═════ Record set
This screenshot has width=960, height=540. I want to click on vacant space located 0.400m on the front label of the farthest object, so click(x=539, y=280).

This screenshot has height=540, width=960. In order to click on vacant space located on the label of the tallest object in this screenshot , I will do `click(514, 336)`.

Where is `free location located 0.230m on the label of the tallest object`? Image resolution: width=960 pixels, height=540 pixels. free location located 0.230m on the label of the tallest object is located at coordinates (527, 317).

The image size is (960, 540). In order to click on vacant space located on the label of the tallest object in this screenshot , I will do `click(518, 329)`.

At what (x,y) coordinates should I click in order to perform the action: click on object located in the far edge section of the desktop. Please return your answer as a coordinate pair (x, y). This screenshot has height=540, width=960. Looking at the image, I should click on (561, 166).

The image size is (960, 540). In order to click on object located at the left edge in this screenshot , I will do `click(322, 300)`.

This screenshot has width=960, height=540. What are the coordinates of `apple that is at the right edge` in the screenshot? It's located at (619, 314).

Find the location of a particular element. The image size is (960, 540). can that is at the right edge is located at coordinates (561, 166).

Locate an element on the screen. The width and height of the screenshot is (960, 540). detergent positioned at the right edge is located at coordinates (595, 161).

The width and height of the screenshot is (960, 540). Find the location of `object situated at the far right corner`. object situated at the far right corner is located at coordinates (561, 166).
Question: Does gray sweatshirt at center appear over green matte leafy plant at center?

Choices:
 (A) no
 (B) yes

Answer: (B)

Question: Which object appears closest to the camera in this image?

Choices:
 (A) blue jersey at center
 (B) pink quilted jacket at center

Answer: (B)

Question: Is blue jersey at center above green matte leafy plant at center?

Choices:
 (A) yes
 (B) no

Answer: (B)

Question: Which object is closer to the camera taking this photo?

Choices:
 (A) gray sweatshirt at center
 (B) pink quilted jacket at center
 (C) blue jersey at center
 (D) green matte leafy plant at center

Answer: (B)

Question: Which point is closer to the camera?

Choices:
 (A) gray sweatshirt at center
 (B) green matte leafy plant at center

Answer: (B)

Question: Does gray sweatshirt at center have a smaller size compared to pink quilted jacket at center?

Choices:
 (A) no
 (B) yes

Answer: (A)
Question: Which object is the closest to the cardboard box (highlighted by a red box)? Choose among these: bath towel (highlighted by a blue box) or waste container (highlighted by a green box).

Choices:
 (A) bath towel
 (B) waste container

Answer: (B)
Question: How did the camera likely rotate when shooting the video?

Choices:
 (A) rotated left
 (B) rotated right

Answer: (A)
══════════
Reproduce all of the data above line for line, keeping every word, number, and punctuation mark unchanged.

- Reply to the task -
This screenshot has width=960, height=540. I want to click on vacant space located 0.400m on the front label of the farthest object, so click(x=539, y=280).

This screenshot has height=540, width=960. In order to click on vacant space located on the label of the tallest object in this screenshot , I will do `click(514, 336)`.

Where is `free location located 0.230m on the label of the tallest object`? Image resolution: width=960 pixels, height=540 pixels. free location located 0.230m on the label of the tallest object is located at coordinates (527, 317).

The image size is (960, 540). In order to click on vacant space located on the label of the tallest object in this screenshot , I will do `click(518, 329)`.

At what (x,y) coordinates should I click in order to perform the action: click on object located in the far edge section of the desktop. Please return your answer as a coordinate pair (x, y). This screenshot has height=540, width=960. Looking at the image, I should click on (561, 166).

The image size is (960, 540). In order to click on object located at the left edge in this screenshot , I will do `click(322, 300)`.

This screenshot has width=960, height=540. What are the coordinates of `apple that is at the right edge` in the screenshot? It's located at (619, 314).

Find the location of a particular element. The image size is (960, 540). can that is at the right edge is located at coordinates (561, 166).

Locate an element on the screen. The width and height of the screenshot is (960, 540). detergent positioned at the right edge is located at coordinates (595, 161).

The width and height of the screenshot is (960, 540). Find the location of `object situated at the far right corner`. object situated at the far right corner is located at coordinates (561, 166).
Question: Does gray sweatshirt at center appear over green matte leafy plant at center?

Choices:
 (A) no
 (B) yes

Answer: (B)

Question: Which object appears closest to the camera in this image?

Choices:
 (A) blue jersey at center
 (B) pink quilted jacket at center

Answer: (B)

Question: Is blue jersey at center above green matte leafy plant at center?

Choices:
 (A) yes
 (B) no

Answer: (B)

Question: Which object is closer to the camera taking this photo?

Choices:
 (A) gray sweatshirt at center
 (B) pink quilted jacket at center
 (C) blue jersey at center
 (D) green matte leafy plant at center

Answer: (B)

Question: Which point is closer to the camera?

Choices:
 (A) gray sweatshirt at center
 (B) green matte leafy plant at center

Answer: (B)

Question: Does gray sweatshirt at center have a smaller size compared to pink quilted jacket at center?

Choices:
 (A) no
 (B) yes

Answer: (A)
Question: Which object is the closest to the cardboard box (highlighted by a red box)? Choose among these: bath towel (highlighted by a blue box) or waste container (highlighted by a green box).

Choices:
 (A) bath towel
 (B) waste container

Answer: (B)
Question: How did the camera likely rotate when shooting the video?

Choices:
 (A) rotated left
 (B) rotated right

Answer: (A)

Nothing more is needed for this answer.